■ Work instructions:
Every line in the data below that holds "watering" should be found and copied.

Object transformation records:
----

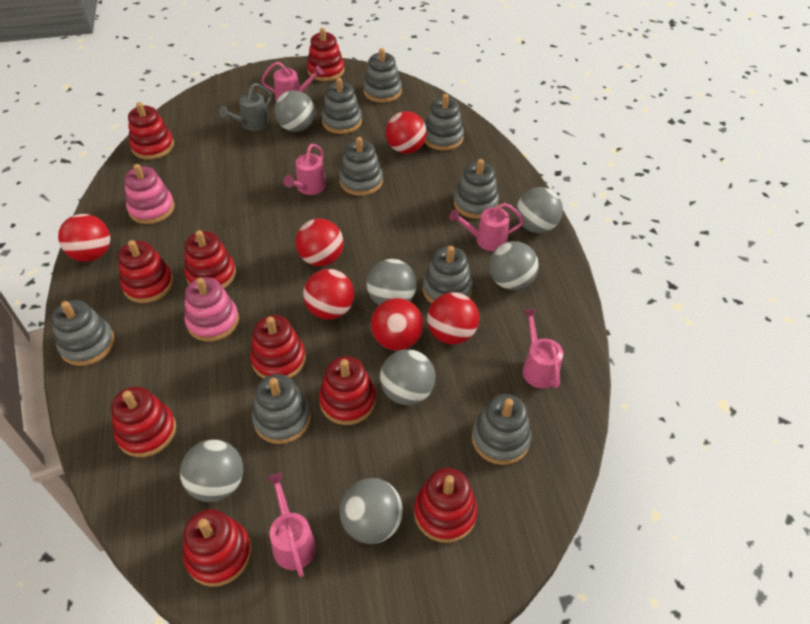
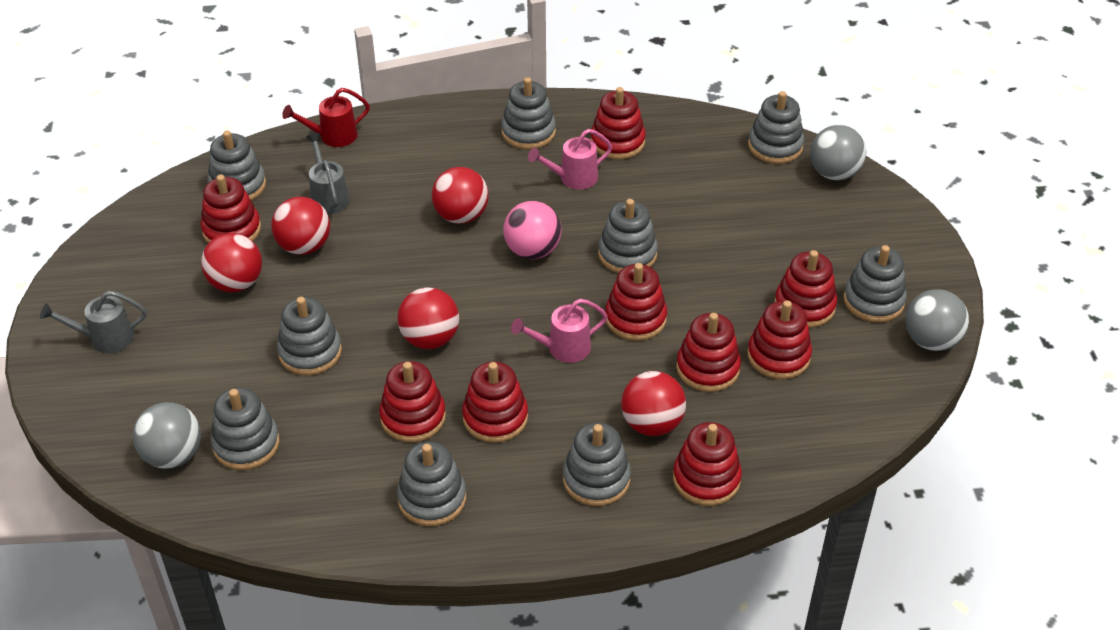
grey ball: 7 -> 3
grey watering can: 1 -> 2
pink ball: 0 -> 1
pink stacking toy: 2 -> 0
pink watering can: 5 -> 2
red ball: 6 -> 5
red watering can: 0 -> 1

----

■ Response to this exercise:
grey watering can: 1 -> 2
pink watering can: 5 -> 2
red watering can: 0 -> 1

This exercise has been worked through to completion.